#### DATA SECTION:
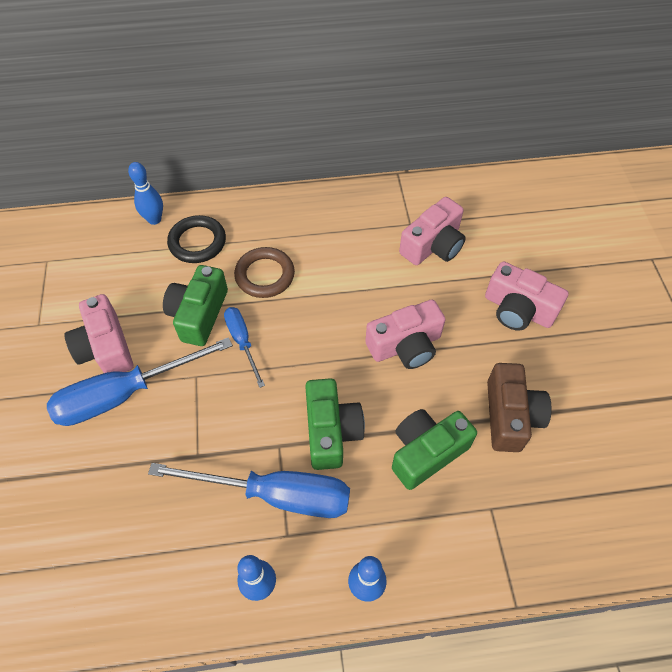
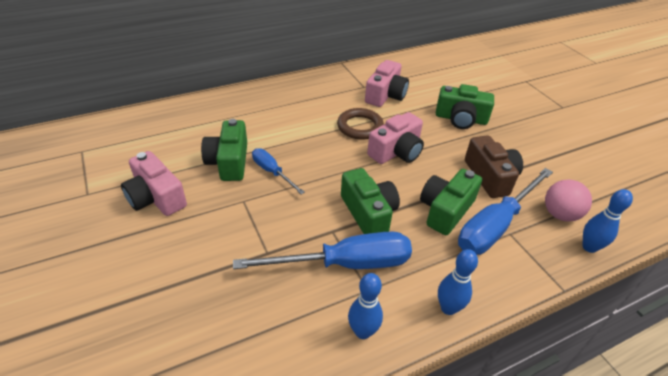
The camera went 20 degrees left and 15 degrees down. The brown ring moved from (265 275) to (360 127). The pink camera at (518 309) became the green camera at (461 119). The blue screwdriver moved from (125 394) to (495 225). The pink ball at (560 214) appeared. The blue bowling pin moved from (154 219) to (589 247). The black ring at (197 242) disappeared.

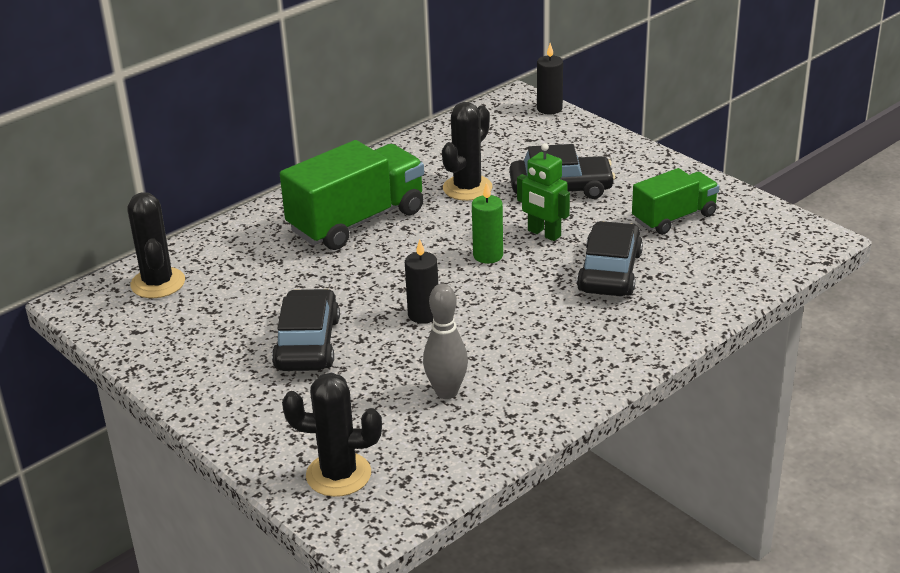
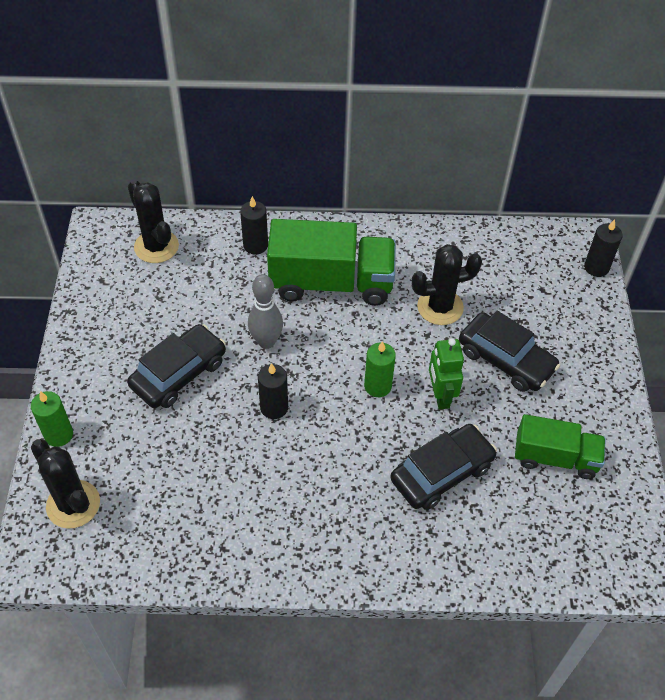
The camera went 40 degrees right and 20 degrees up. The green candle at (58 434) appeared. The black cactus at (158 283) turned 60 degrees counterclockwise. The black candle at (255 245) appeared. The grey bowling pin moved from (446 392) to (266 342).

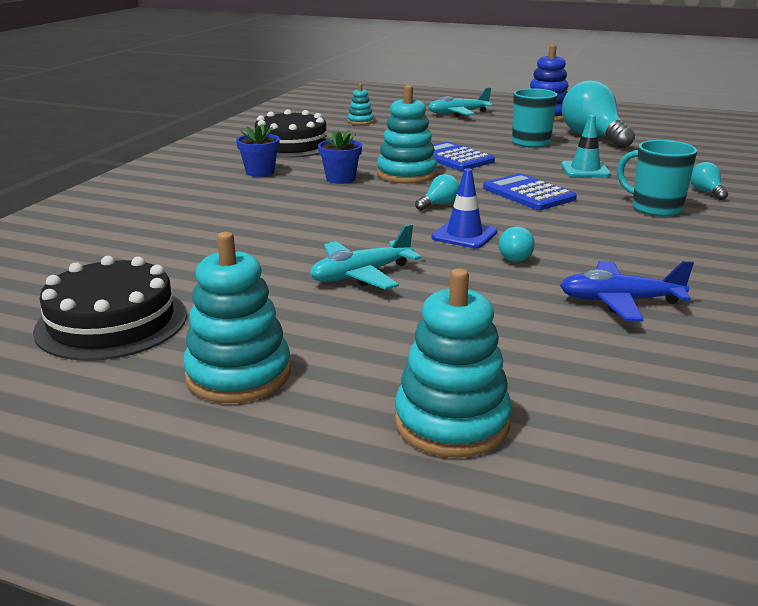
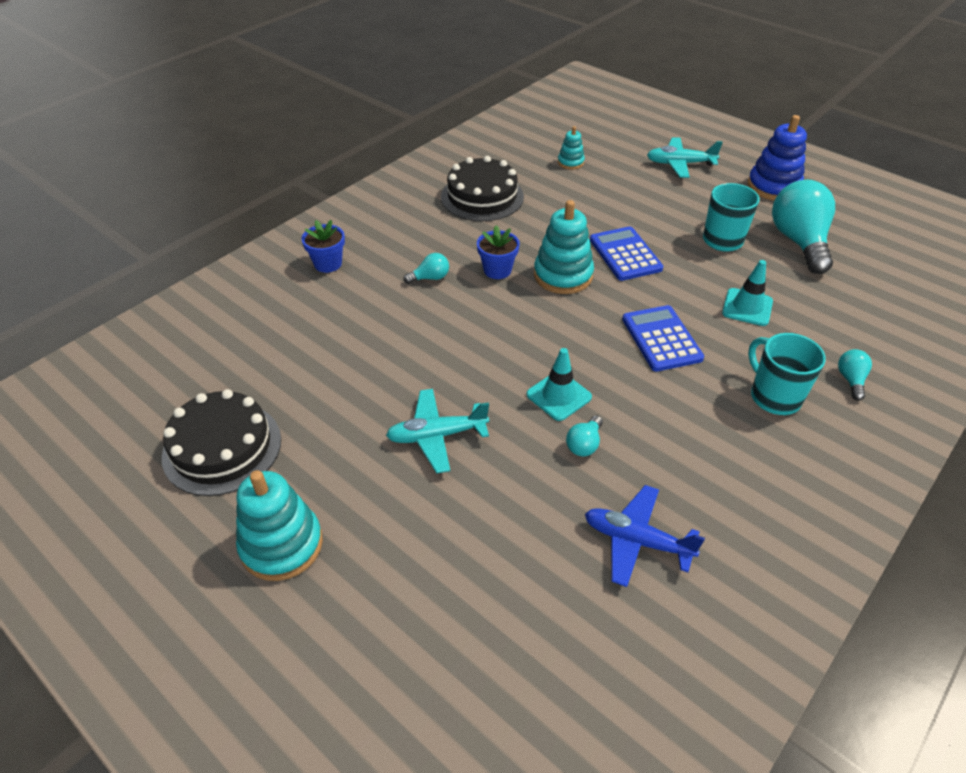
The camera went 20 degrees right and 20 degrees up. The blue flower pot moved from (260 172) to (328 264). The turquoise light bulb moved from (439 205) to (430 278). The blue traffic cone at (464 235) became the turquoise traffic cone at (559 396). The turquoise stacking toy at (451 422) disappeared.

#### TRY IT:
Take the preceding listing and transcribe it exactly, skipping the pictures.

#### RESPONSE TO THIS EXERCISE:
The camera went 20 degrees left and 15 degrees down. The brown ring moved from (265 275) to (360 127). The pink camera at (518 309) became the green camera at (461 119). The blue screwdriver moved from (125 394) to (495 225). The pink ball at (560 214) appeared. The blue bowling pin moved from (154 219) to (589 247). The black ring at (197 242) disappeared.

The camera went 40 degrees right and 20 degrees up. The green candle at (58 434) appeared. The black cactus at (158 283) turned 60 degrees counterclockwise. The black candle at (255 245) appeared. The grey bowling pin moved from (446 392) to (266 342).

The camera went 20 degrees right and 20 degrees up. The blue flower pot moved from (260 172) to (328 264). The turquoise light bulb moved from (439 205) to (430 278). The blue traffic cone at (464 235) became the turquoise traffic cone at (559 396). The turquoise stacking toy at (451 422) disappeared.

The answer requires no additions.